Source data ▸

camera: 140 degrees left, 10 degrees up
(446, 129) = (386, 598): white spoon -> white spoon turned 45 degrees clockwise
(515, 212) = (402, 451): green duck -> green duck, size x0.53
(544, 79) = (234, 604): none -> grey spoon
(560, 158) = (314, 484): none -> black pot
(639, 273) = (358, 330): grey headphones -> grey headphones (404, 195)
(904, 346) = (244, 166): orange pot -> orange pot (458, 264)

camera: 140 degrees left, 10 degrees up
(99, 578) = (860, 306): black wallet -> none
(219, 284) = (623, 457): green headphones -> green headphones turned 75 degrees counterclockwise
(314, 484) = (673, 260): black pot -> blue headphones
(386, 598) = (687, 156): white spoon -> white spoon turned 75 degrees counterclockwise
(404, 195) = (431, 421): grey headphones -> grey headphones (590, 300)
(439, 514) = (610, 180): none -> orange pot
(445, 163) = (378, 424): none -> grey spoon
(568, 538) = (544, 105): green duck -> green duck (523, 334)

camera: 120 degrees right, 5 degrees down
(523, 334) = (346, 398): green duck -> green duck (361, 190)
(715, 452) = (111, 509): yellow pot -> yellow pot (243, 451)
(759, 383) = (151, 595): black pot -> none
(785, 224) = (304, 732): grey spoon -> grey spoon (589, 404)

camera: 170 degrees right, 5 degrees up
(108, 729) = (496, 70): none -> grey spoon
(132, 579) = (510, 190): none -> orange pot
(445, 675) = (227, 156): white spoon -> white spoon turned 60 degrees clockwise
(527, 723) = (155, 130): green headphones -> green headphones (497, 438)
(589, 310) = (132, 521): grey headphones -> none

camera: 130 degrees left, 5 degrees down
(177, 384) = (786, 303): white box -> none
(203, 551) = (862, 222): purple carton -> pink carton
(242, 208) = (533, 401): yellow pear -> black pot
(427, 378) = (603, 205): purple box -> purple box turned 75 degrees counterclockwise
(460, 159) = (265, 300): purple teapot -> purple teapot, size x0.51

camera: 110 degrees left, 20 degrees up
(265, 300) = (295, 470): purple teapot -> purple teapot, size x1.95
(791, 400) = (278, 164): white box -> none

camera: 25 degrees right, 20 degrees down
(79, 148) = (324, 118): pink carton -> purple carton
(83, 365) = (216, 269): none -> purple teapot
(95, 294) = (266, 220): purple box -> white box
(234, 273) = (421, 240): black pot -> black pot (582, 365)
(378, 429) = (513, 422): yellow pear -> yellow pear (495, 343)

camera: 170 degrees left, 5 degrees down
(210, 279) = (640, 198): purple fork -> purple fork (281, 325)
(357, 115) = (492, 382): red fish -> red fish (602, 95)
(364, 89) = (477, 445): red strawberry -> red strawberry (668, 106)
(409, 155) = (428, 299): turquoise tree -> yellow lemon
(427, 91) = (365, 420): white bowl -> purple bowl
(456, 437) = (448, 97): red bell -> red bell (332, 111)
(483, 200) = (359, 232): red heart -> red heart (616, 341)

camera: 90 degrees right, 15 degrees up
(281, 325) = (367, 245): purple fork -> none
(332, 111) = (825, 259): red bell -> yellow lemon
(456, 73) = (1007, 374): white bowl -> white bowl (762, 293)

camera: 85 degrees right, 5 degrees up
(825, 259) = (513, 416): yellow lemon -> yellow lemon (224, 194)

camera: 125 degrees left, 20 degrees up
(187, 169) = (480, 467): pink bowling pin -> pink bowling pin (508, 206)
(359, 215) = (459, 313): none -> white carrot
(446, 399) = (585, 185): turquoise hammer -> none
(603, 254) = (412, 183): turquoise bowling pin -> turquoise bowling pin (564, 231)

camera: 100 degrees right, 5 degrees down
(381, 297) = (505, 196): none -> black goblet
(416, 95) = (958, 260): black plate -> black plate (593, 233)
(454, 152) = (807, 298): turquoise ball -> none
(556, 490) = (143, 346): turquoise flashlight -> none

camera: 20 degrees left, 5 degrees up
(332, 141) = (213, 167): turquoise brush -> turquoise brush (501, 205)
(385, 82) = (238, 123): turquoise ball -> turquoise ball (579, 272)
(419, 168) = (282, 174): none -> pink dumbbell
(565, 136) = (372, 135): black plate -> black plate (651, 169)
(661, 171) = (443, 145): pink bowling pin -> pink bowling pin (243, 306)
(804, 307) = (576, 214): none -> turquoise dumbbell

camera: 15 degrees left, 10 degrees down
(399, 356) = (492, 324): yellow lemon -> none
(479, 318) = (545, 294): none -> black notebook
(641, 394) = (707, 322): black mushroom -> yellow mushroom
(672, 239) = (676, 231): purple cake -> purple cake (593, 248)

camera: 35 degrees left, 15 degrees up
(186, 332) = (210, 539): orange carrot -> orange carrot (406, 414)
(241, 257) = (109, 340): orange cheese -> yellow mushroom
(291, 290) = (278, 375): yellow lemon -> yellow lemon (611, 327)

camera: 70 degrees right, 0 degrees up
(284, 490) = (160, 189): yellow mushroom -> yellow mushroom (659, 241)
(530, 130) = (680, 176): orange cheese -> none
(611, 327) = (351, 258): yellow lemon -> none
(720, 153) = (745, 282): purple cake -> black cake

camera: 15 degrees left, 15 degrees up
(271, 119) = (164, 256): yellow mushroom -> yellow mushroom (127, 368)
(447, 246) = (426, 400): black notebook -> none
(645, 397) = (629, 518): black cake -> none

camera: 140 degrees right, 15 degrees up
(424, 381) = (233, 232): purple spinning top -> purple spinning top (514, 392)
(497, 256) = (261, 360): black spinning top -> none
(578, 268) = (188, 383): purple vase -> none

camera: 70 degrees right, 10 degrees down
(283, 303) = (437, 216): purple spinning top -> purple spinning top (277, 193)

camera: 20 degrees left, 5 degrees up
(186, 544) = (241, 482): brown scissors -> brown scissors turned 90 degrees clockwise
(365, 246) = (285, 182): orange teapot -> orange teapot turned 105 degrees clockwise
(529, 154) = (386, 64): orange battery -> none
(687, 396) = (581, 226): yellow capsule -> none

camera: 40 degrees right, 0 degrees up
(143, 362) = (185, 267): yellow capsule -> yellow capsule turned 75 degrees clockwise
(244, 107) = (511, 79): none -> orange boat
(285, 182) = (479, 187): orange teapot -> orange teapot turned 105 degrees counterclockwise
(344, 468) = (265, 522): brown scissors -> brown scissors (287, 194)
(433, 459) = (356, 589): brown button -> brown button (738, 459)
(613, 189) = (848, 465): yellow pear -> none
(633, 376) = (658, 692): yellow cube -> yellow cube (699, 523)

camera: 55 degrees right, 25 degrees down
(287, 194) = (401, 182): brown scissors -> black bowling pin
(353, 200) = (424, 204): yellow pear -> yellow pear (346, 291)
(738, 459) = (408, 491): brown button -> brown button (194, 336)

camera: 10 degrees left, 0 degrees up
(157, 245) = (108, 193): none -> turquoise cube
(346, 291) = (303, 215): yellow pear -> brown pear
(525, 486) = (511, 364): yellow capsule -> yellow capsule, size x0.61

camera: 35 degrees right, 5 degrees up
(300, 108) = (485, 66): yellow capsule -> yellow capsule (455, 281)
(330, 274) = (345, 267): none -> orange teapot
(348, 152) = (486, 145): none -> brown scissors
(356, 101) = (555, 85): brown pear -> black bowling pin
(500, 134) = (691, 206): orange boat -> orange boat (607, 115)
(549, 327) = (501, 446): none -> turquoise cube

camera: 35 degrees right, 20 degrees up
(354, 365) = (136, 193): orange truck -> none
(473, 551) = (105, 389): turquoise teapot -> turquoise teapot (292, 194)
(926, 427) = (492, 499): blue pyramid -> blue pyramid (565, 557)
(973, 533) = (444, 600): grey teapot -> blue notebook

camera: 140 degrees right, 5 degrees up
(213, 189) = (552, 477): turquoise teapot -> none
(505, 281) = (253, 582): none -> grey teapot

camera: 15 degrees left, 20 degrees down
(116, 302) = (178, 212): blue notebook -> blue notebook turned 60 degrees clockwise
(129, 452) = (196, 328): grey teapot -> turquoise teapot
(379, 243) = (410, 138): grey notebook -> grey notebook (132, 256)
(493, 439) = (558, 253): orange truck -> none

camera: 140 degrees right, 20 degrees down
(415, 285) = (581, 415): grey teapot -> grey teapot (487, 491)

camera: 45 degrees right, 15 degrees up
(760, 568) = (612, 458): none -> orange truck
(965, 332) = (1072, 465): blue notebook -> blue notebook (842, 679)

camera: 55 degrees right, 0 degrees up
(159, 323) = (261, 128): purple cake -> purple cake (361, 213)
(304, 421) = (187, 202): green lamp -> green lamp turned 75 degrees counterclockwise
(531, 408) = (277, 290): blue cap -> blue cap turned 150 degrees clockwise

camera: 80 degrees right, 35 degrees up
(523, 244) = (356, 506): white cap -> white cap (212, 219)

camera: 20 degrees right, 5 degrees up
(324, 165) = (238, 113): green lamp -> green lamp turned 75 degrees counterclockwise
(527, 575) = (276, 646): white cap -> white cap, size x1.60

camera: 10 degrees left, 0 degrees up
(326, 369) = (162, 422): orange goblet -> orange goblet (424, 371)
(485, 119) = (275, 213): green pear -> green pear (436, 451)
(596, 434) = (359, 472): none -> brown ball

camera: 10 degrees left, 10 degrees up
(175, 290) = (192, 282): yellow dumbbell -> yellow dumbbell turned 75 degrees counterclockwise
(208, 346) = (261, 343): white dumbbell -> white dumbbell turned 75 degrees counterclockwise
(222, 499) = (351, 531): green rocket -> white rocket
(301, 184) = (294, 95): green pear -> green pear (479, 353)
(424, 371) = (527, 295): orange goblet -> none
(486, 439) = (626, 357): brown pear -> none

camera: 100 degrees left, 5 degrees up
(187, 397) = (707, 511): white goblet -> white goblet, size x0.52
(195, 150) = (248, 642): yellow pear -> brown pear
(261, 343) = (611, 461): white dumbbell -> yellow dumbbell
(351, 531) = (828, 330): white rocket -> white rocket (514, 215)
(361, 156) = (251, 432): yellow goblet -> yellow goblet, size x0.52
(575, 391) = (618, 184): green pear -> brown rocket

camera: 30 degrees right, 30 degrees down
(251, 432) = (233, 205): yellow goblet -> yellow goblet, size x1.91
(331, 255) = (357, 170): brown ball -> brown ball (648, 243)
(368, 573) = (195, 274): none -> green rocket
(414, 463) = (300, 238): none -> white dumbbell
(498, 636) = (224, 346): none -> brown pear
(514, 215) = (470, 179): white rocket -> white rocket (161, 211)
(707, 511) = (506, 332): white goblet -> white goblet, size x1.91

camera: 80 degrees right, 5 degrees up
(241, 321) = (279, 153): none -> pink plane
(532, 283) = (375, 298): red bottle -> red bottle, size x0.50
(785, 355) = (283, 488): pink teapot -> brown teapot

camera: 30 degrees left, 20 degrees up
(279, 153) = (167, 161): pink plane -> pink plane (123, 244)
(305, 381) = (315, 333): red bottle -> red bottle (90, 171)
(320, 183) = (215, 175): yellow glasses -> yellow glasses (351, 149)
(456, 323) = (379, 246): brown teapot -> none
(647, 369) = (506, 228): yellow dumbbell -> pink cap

EXERCISE GOAL ▸
Copy word for word the stretch of entries above from the line that has "(208, 346) = (261, 343): white" through the line that has "(532, 283) = (375, 298): red", both ends included, and nothing outside it.

WRITTEN ANSWER ▸
(208, 346) = (261, 343): white dumbbell -> white dumbbell turned 75 degrees counterclockwise
(222, 499) = (351, 531): green rocket -> white rocket
(301, 184) = (294, 95): green pear -> green pear (479, 353)
(424, 371) = (527, 295): orange goblet -> none
(486, 439) = (626, 357): brown pear -> none

camera: 100 degrees left, 5 degrees up
(187, 397) = (707, 511): white goblet -> white goblet, size x0.52
(195, 150) = (248, 642): yellow pear -> brown pear
(261, 343) = (611, 461): white dumbbell -> yellow dumbbell
(351, 531) = (828, 330): white rocket -> white rocket (514, 215)
(361, 156) = (251, 432): yellow goblet -> yellow goblet, size x0.52
(575, 391) = (618, 184): green pear -> brown rocket

camera: 30 degrees right, 30 degrees down
(251, 432) = (233, 205): yellow goblet -> yellow goblet, size x1.91
(331, 255) = (357, 170): brown ball -> brown ball (648, 243)
(368, 573) = (195, 274): none -> green rocket
(414, 463) = (300, 238): none -> white dumbbell
(498, 636) = (224, 346): none -> brown pear
(514, 215) = (470, 179): white rocket -> white rocket (161, 211)
(707, 511) = (506, 332): white goblet -> white goblet, size x1.91

camera: 80 degrees right, 5 degrees up
(241, 321) = (279, 153): none -> pink plane
(532, 283) = (375, 298): red bottle -> red bottle, size x0.50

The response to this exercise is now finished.